Stored records:
Content starts
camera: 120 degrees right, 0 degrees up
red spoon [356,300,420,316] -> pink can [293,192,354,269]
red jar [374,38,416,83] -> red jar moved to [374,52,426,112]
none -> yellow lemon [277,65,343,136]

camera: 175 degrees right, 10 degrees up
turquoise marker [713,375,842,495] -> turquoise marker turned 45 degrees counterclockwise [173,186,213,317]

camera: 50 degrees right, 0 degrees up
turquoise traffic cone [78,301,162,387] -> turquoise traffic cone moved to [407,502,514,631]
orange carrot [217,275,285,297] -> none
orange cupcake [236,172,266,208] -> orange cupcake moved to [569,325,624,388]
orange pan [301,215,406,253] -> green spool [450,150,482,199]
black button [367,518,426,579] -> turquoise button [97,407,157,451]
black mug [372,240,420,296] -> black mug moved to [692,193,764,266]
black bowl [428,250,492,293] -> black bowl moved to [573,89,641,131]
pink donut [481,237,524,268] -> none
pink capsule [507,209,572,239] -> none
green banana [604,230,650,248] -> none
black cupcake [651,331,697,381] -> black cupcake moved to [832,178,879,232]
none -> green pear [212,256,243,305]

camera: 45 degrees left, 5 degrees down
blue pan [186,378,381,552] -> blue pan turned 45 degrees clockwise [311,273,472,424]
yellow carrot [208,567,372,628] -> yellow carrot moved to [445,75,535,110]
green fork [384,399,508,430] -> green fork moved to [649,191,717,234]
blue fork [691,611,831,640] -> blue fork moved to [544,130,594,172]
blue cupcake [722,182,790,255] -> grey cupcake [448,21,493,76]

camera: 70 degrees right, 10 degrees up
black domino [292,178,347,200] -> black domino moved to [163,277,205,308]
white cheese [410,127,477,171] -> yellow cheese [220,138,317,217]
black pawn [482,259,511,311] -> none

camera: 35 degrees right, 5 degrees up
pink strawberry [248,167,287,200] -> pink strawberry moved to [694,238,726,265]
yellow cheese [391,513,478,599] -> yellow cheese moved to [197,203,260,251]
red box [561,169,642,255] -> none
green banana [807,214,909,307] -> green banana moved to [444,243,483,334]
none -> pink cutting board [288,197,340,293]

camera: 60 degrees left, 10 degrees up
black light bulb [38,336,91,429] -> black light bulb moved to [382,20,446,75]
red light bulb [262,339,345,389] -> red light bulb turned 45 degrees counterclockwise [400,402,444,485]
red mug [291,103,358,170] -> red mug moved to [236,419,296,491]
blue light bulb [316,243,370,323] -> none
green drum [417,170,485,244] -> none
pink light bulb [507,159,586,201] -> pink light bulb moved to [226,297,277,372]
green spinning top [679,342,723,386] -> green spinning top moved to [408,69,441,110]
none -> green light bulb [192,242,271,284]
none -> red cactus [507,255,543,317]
Content ends
The problem
Up to and including the line with "camera: 175 degrees right, 10 degrees up", restate the records above word for word from the very first line.

Response below
camera: 120 degrees right, 0 degrees up
red spoon [356,300,420,316] -> pink can [293,192,354,269]
red jar [374,38,416,83] -> red jar moved to [374,52,426,112]
none -> yellow lemon [277,65,343,136]

camera: 175 degrees right, 10 degrees up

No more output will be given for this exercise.